_TASK REQUIREMENTS_
Tally the lines in the listing below that include "gray". Answer with the count and nothing more.

• • •

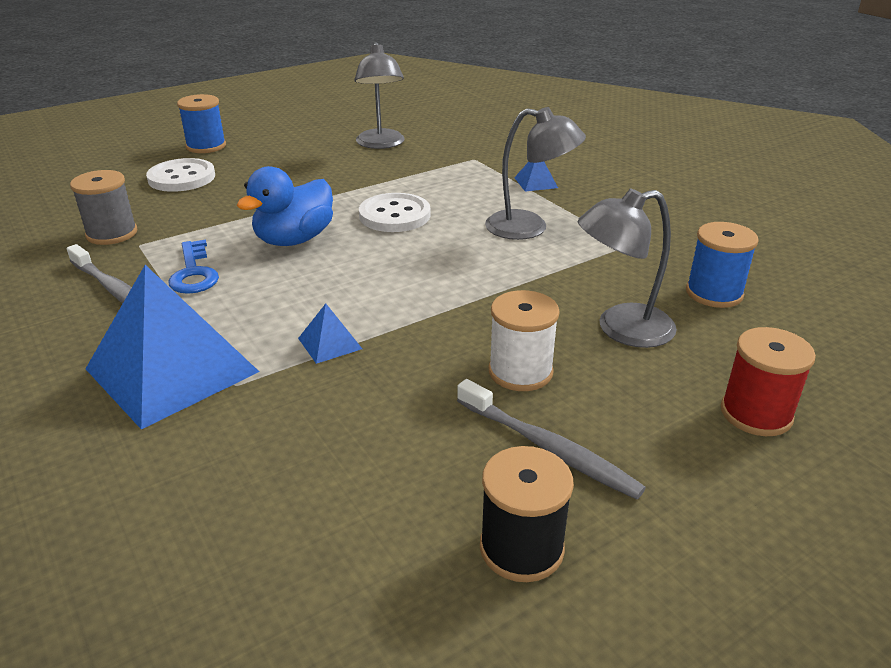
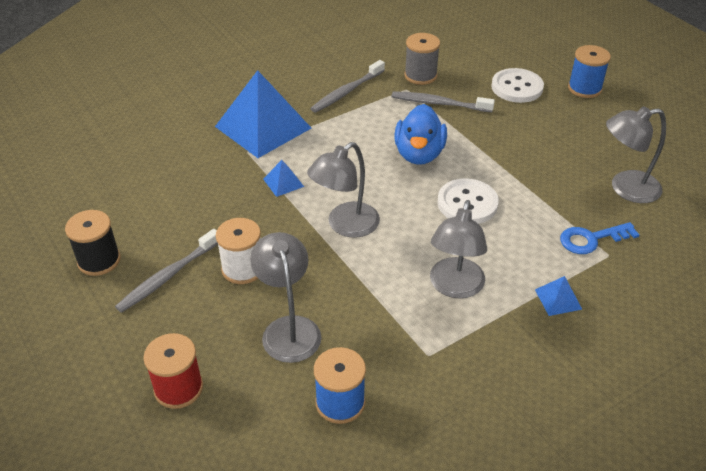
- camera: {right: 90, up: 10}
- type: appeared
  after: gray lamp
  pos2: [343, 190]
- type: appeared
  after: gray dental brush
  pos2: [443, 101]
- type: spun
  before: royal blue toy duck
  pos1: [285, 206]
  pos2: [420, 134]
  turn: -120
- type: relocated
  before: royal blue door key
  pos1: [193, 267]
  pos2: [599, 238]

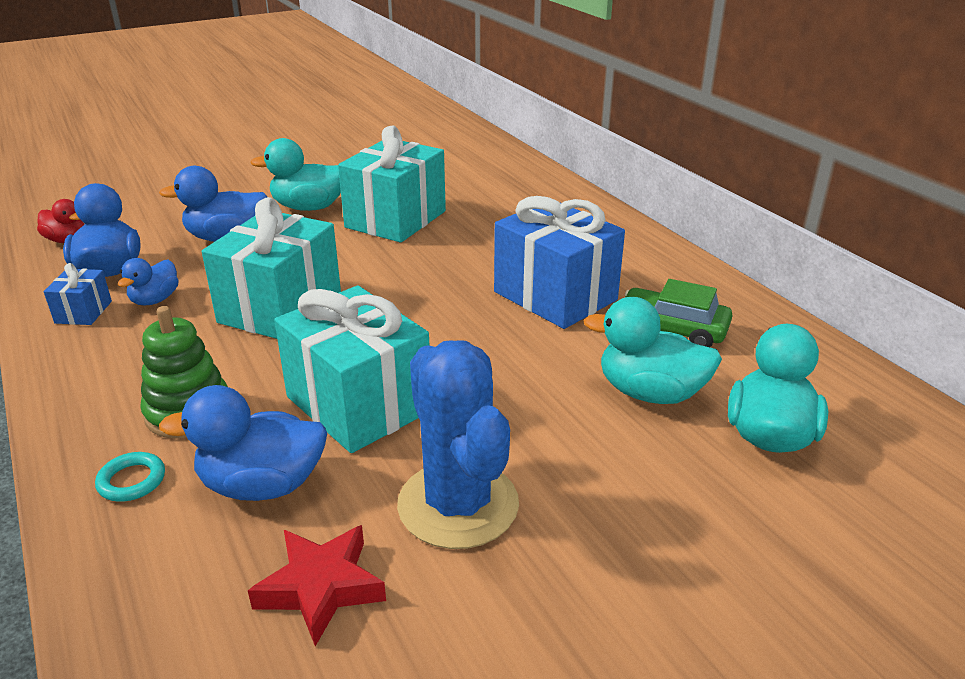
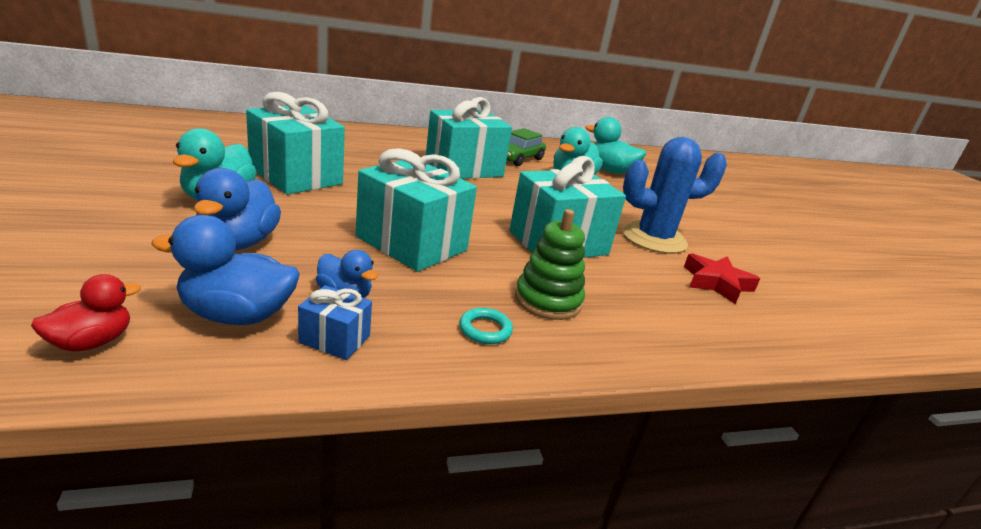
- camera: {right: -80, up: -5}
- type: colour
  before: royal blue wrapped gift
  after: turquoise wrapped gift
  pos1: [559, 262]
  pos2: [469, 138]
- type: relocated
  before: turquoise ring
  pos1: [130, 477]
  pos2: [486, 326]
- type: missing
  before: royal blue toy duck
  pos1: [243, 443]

• • •

_EXERCISE SOLUTION_
2